■ **Work instructions**: Reproduce only the lines that run from the line with "(195, 321) = (437, 479): blue" to the last line of the material, both ends included, exactly as they appear.

■ **Provided data**:
------------------------------------------------------------
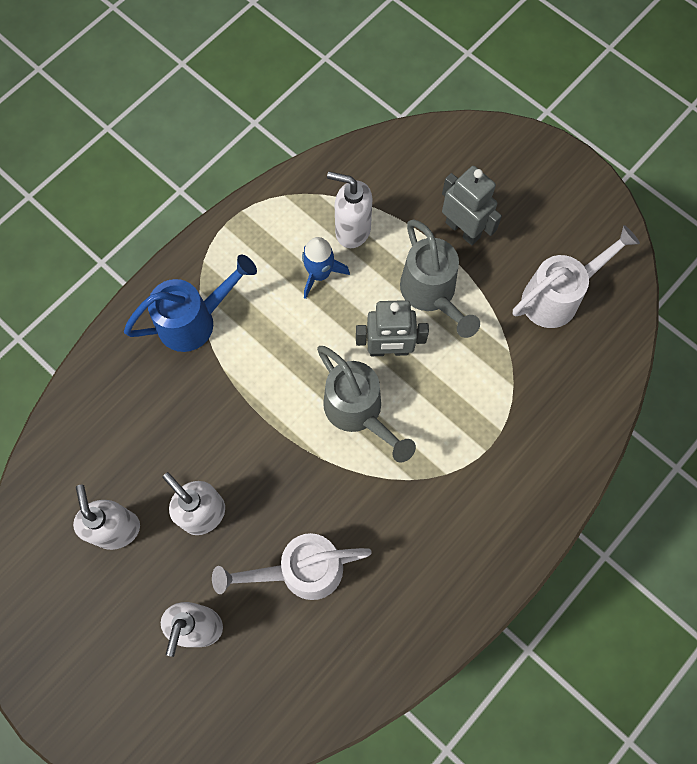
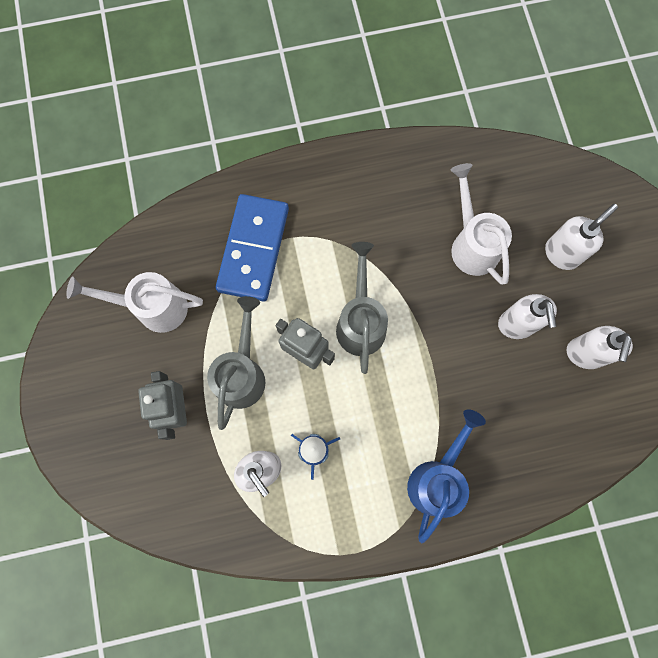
camera: 145 degrees left, 5 degrees up
(195, 321) = (437, 479): blue watering can -> blue watering can turned 105 degrees clockwise
(301, 570) = (472, 244): white watering can -> white watering can turned 135 degrees counterclockwise
(513, 412) = (253, 249): none -> blue domino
------------------------------------------------------------
■ **Result for this task**:
(195, 321) = (437, 479): blue watering can -> blue watering can turned 105 degrees clockwise
(301, 570) = (472, 244): white watering can -> white watering can turned 135 degrees counterclockwise
(513, 412) = (253, 249): none -> blue domino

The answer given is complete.